■ **SUPPLIED MATERIAL**:
======
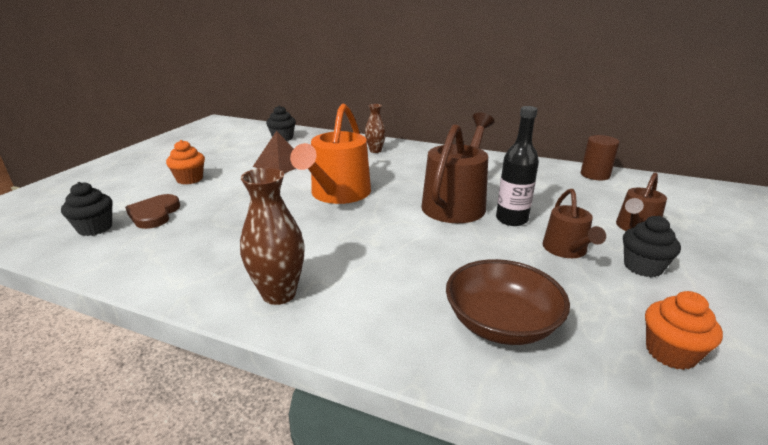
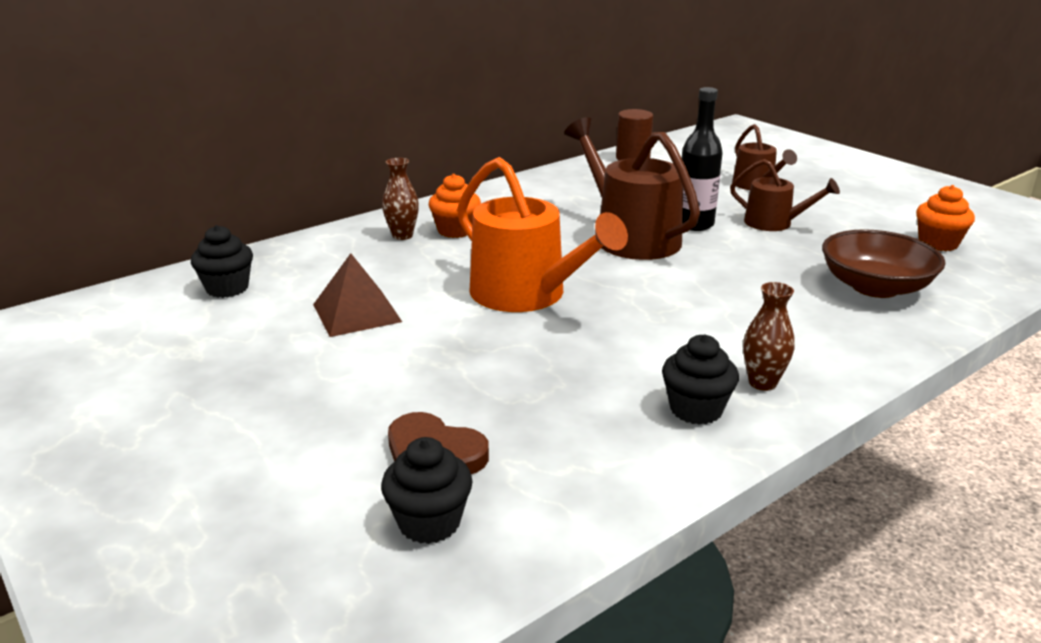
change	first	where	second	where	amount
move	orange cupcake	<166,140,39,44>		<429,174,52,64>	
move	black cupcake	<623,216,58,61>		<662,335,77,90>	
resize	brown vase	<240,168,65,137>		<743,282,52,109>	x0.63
======
■ **TO DO**:
Find the word "cupcake" in the data and copy out each line where it turns up.

■ **OUTPUT BELOW**:
move	orange cupcake	<166,140,39,44>		<429,174,52,64>	
move	black cupcake	<623,216,58,61>		<662,335,77,90>	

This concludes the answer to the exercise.